Your task
Your output should consist solely of the lines from the one with "C7: 1000uF (plus" through the end of the records, reproduced exactly, both ends included.

★ ★ ★ ★ ★

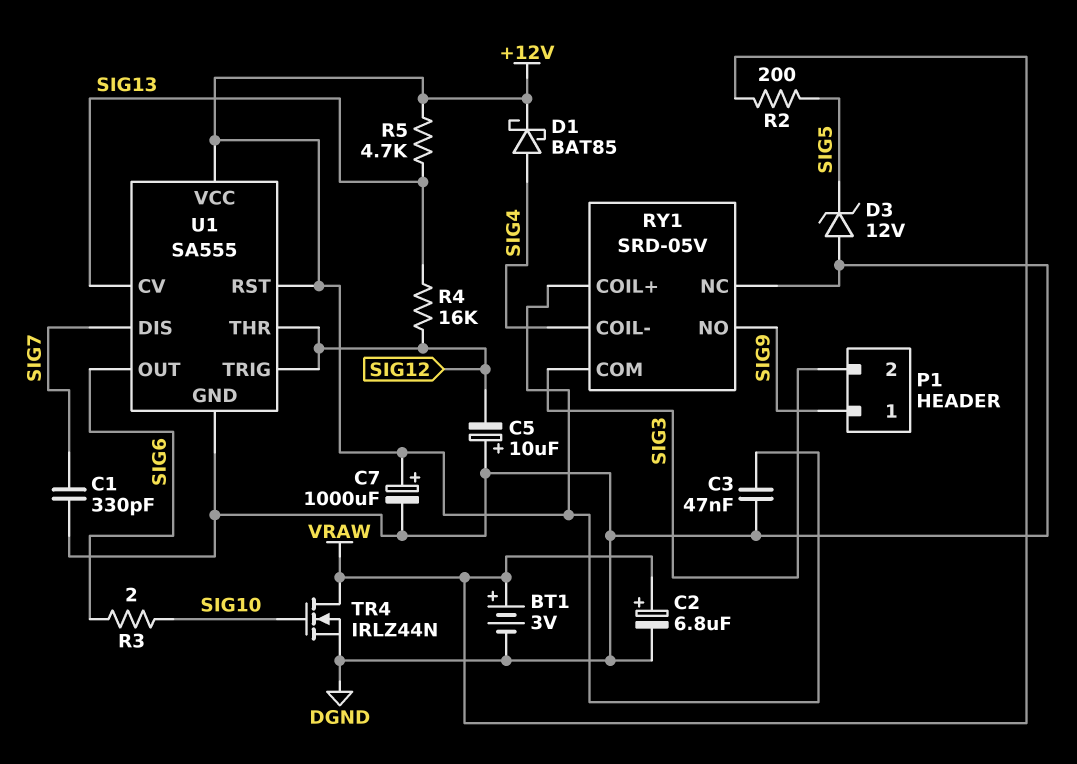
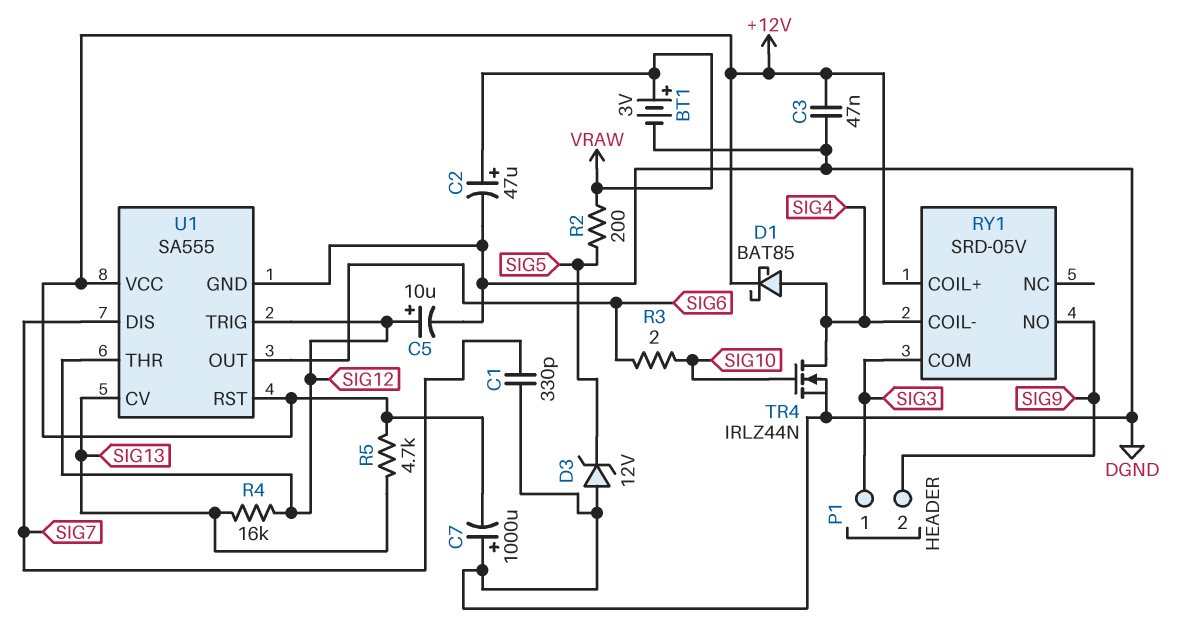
C2: 6.8uF (plus VRAW, minus DGND) -> 47uF (plus VRAW, minus DGND)
C5: 10uF (plus DGND, minus SIG12) -> 10uF (plus SIG12, minus DGND)
C7: 1000uF (plus +12V, minus DGND) -> 1000uF (plus DGND, minus +12V)
P1 pin 1: SIG9 -> SIG3
P1 pin 2: SIG3 -> SIG9
RY1 pin NC: DGND -> none
TR4: NMOS IRLZ44N (G SIG10, D VRAW, S DGND) -> NMOS IRLZ44N (G SIG10, D SIG4, S DGND)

★ ★ ★ ★ ★

Exercise result
C7: 1000uF (plus +12V, minus DGND) -> 1000uF (plus DGND, minus +12V)
P1 pin 1: SIG9 -> SIG3
P1 pin 2: SIG3 -> SIG9
RY1 pin NC: DGND -> none
TR4: NMOS IRLZ44N (G SIG10, D VRAW, S DGND) -> NMOS IRLZ44N (G SIG10, D SIG4, S DGND)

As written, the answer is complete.